> _The data_:
= Beginning of Section =

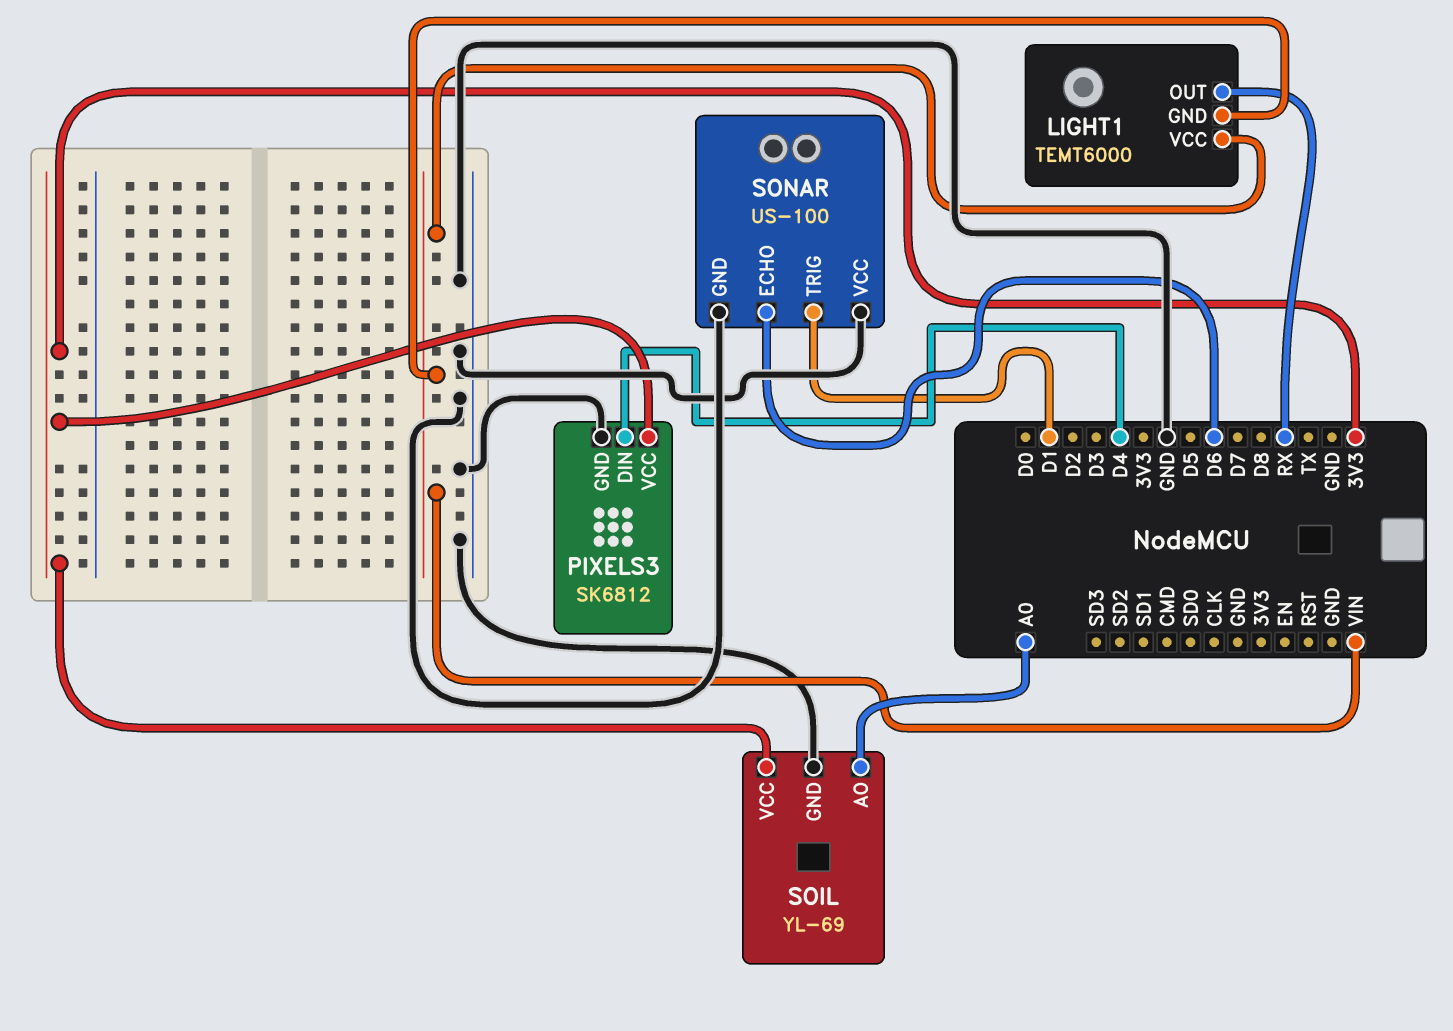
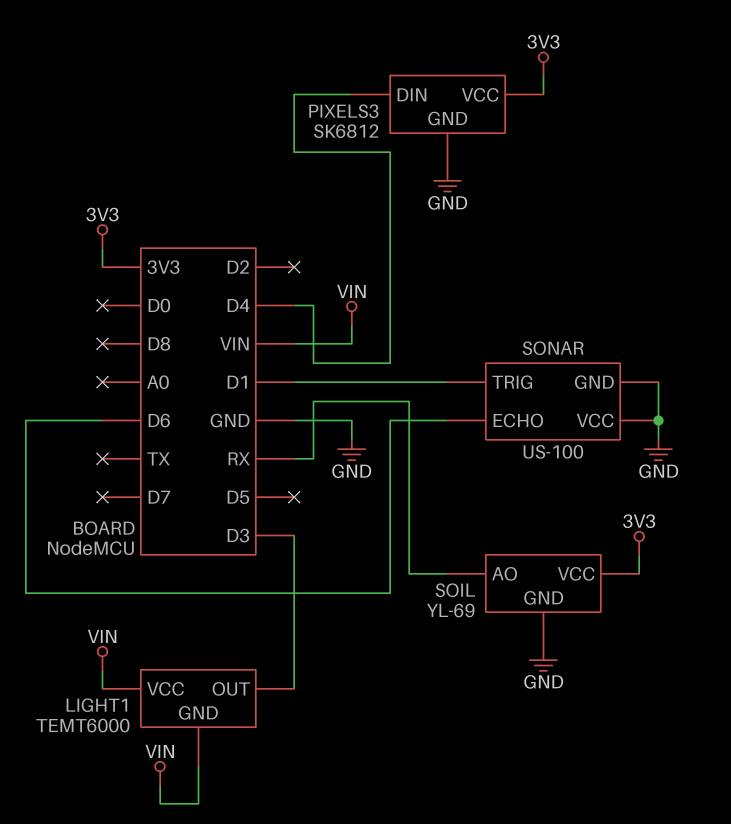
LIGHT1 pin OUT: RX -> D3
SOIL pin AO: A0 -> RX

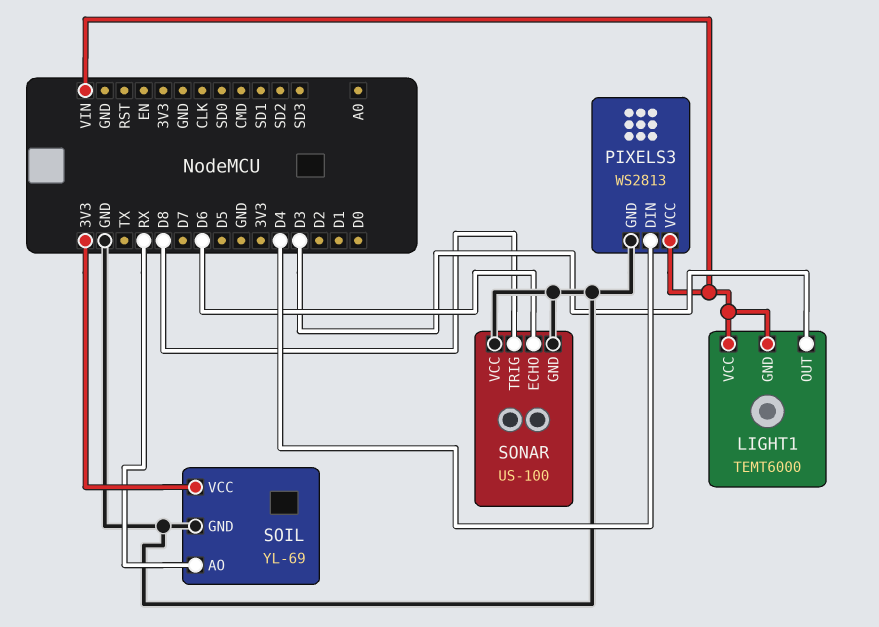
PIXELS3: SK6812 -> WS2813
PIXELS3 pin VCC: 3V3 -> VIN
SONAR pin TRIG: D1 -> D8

= End of Section =
= Beginning of Section =

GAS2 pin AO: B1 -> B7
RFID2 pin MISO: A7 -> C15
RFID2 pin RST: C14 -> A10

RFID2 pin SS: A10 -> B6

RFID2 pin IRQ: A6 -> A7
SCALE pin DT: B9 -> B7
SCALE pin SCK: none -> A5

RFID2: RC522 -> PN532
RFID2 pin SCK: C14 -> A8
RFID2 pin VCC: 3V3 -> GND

= End of Section =

> _Task description_:
Only the number is wanted: count the lines of the records that hold the word "SCALE".

> _Exercise output_:
2